== Supplied data ==
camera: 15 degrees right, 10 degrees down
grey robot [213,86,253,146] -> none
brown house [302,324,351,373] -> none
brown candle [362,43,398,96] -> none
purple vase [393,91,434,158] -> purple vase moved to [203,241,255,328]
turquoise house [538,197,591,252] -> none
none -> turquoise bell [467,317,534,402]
===
== Supplied data ==
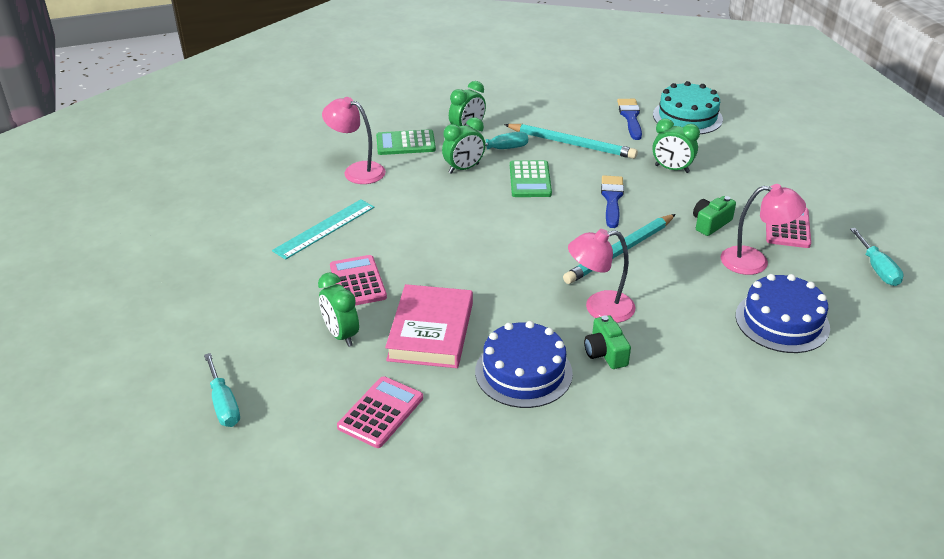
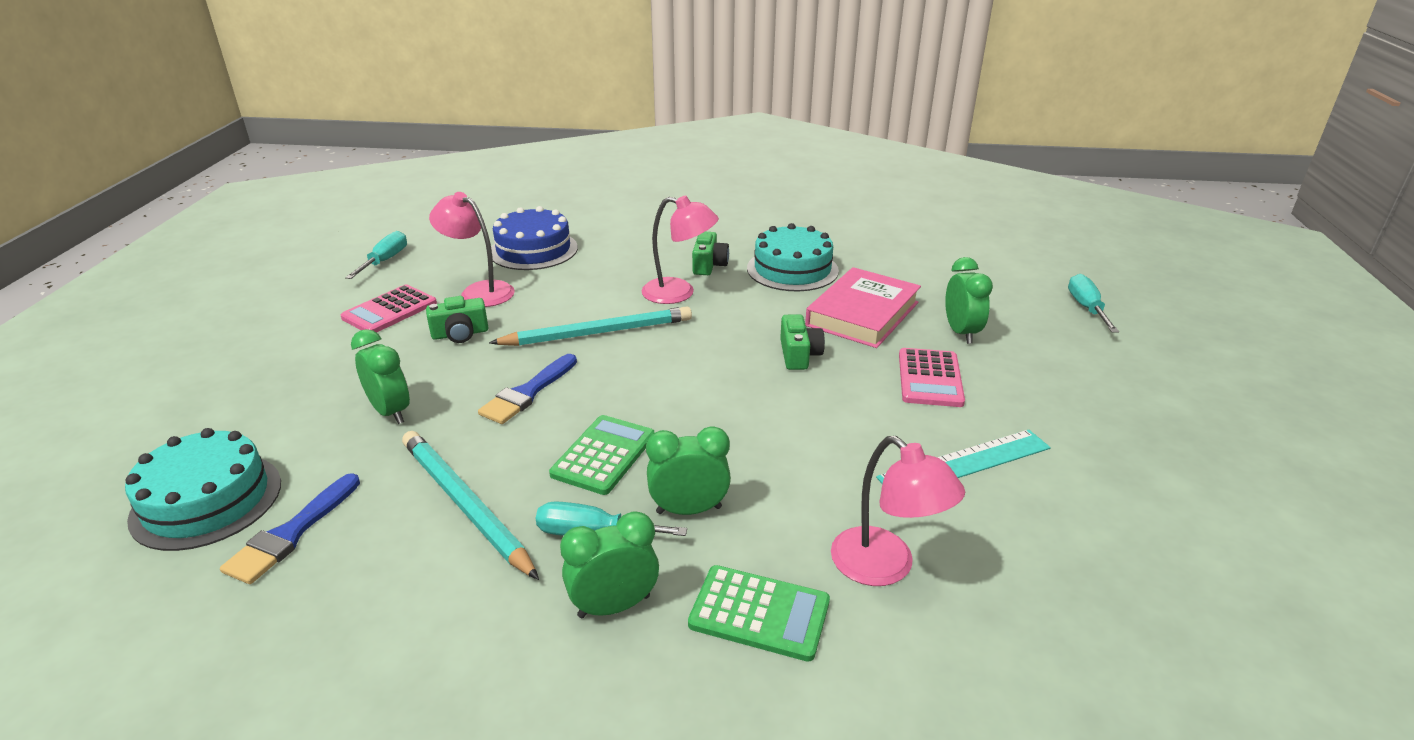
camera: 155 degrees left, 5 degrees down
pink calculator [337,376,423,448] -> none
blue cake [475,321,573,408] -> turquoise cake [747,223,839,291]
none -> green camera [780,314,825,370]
===
_What the task requires:_ Above this task is a listing. Restate, word for word and with nothing added, the lines from the one with "purple vase [393,91,434,158]" through the one with "none -> turquoise bell [467,317,534,402]".

_Expected answer:_
purple vase [393,91,434,158] -> purple vase moved to [203,241,255,328]
turquoise house [538,197,591,252] -> none
none -> turquoise bell [467,317,534,402]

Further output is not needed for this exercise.